Input material>
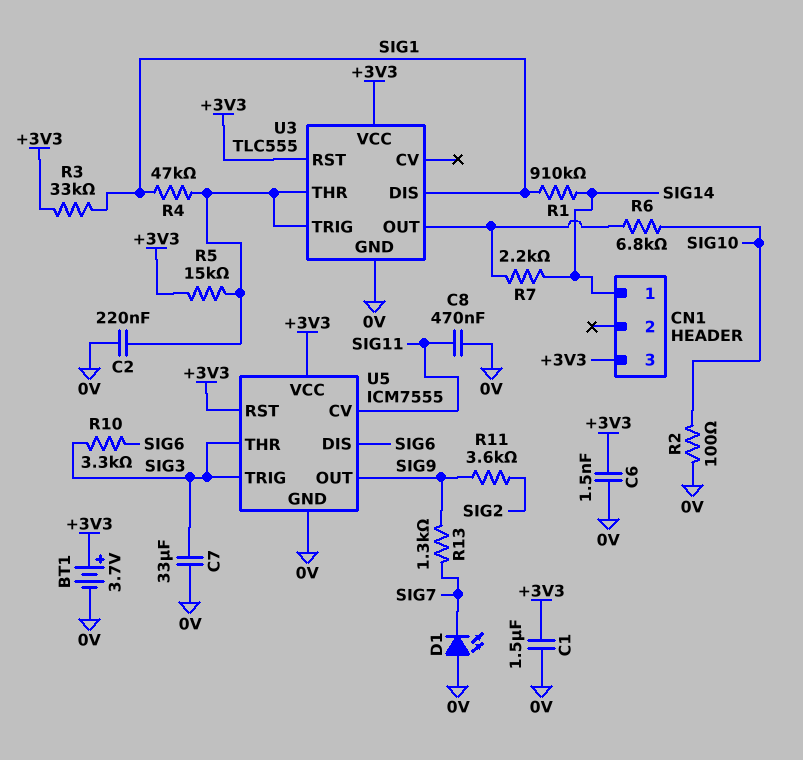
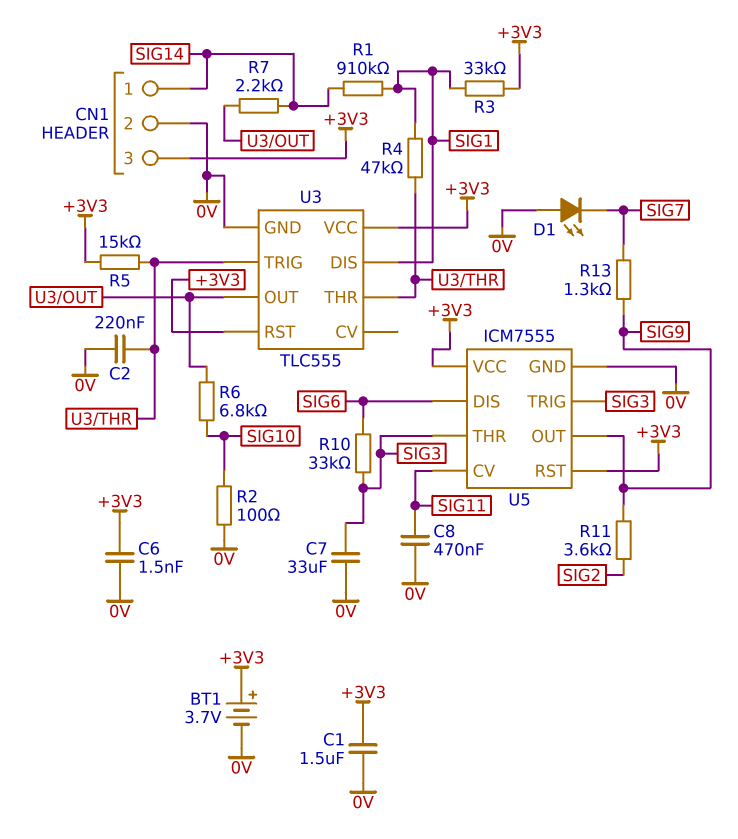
CN1 pin 2: none -> 0V
R10: 3.3k (SIG3, SIG6) -> 33k (SIG3, SIG6)

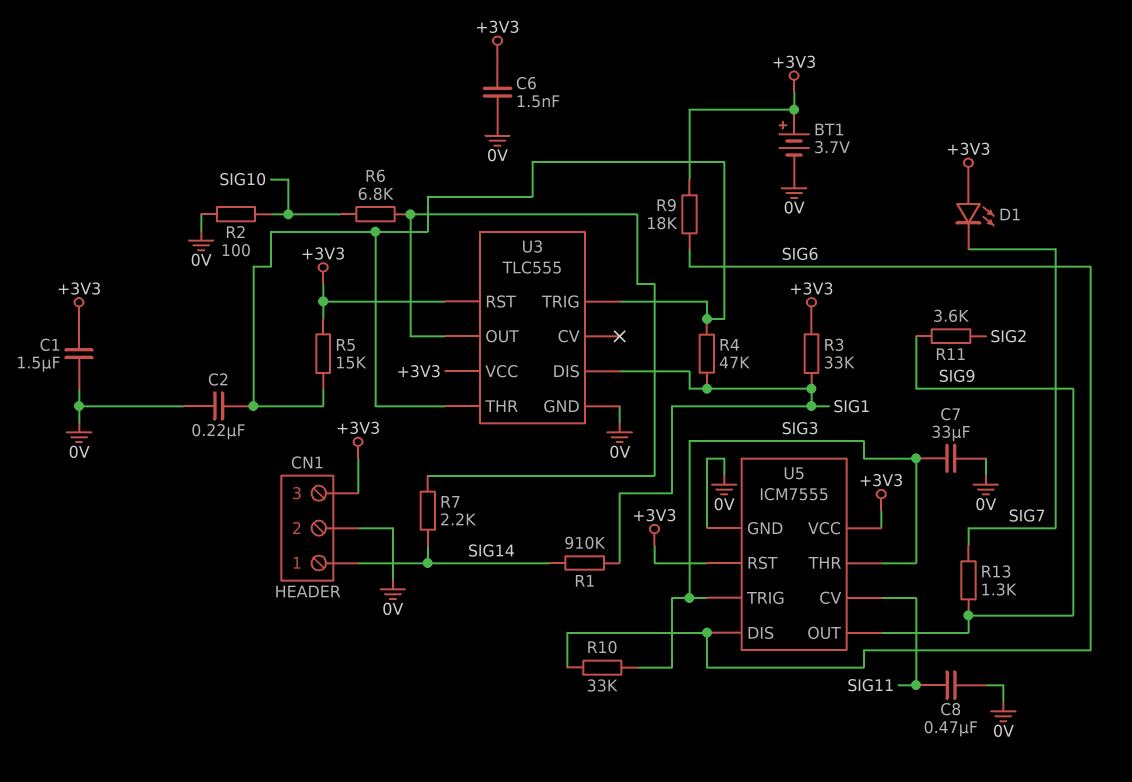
D1: LED (A 0V, K SIG7) -> LED (A +3V3, K SIG7)
R9: none -> 18k (+3V3, SIG6)

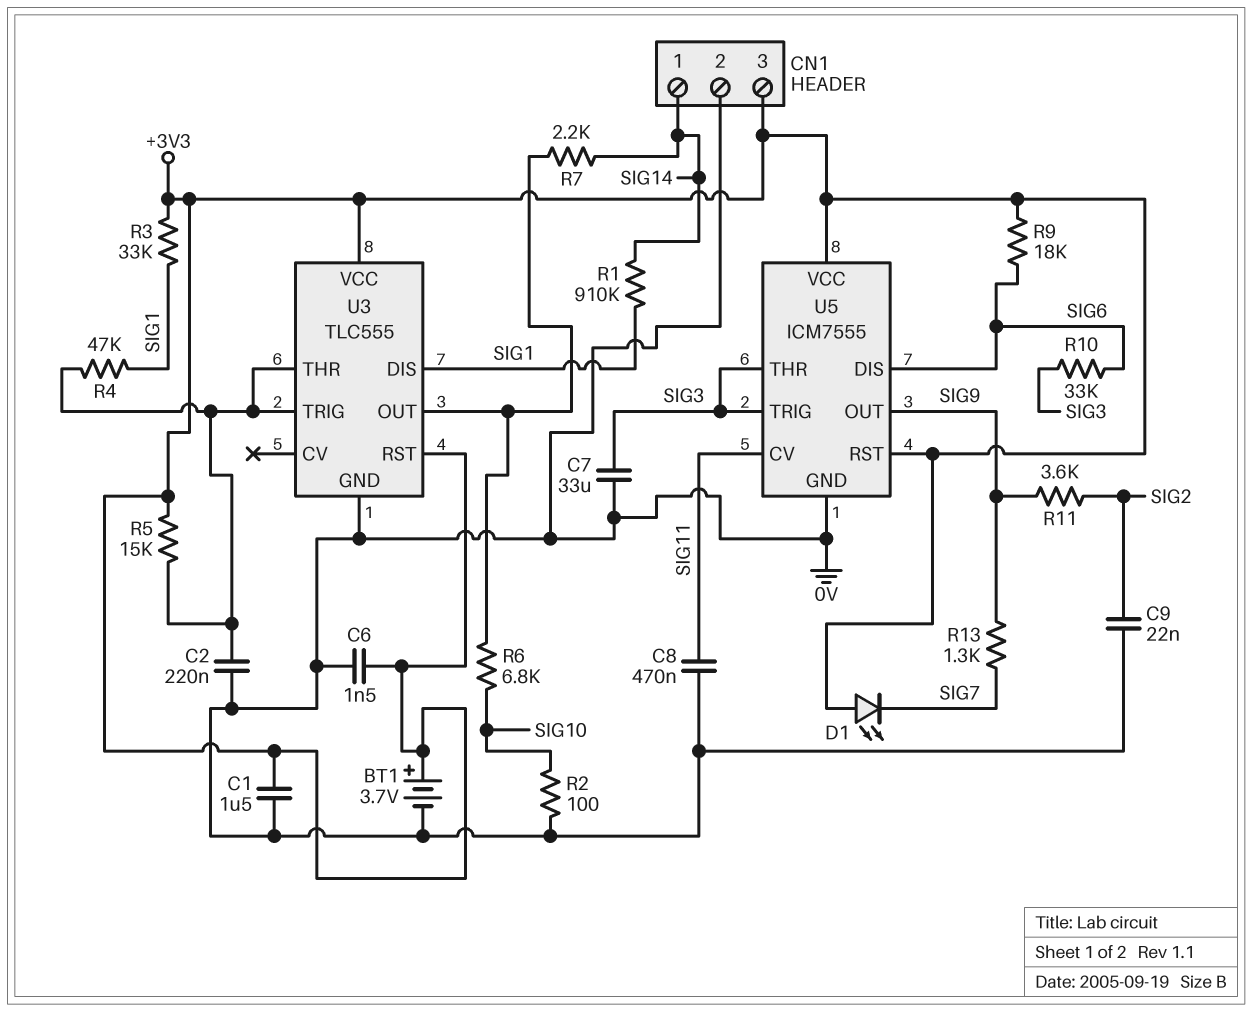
C9: none -> 22nF (0V, SIG2)

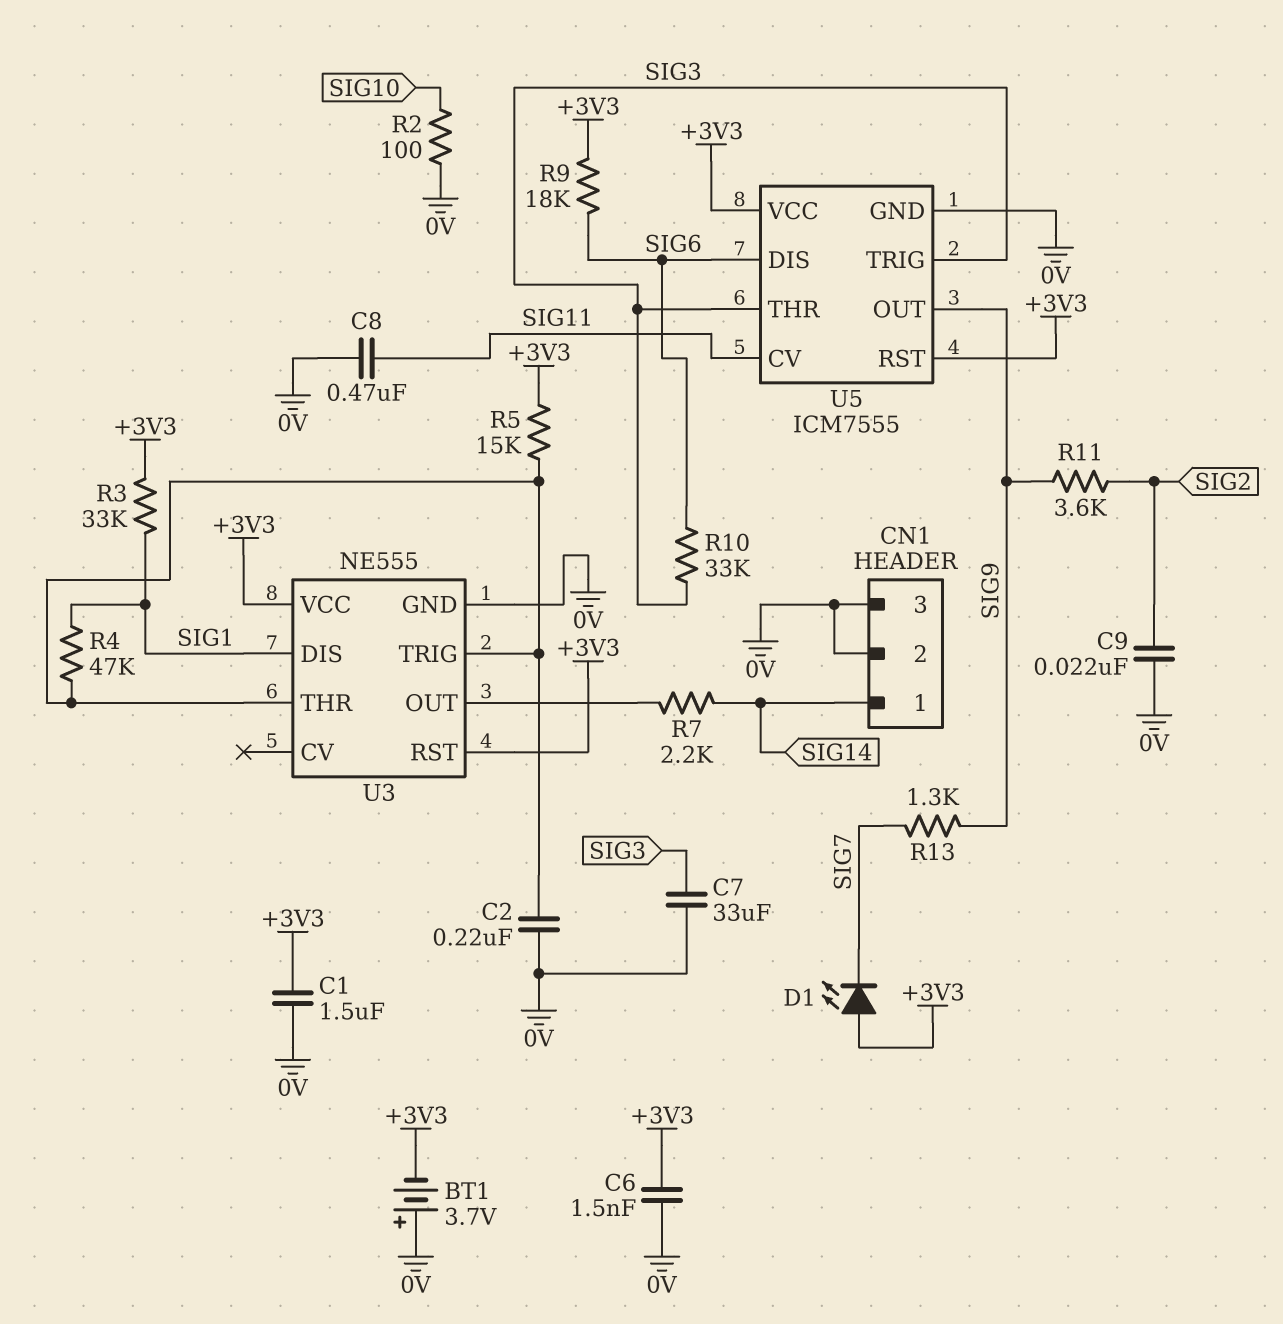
BT1: 3.7V (plus +3V3, minus 0V) -> 3.7V (plus 0V, minus +3V3)
CN1 pin 3: +3V3 -> 0V
R1: 910k (SIG1, SIG14) -> none
R6: 6.8k (SIG10, U3/OUT) -> none
U3: TLC555 -> NE555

Exercise prompt>
Based on the entries above, please count how many lines contain the string "none", and reply with the figure only.

Answer to the problem>
5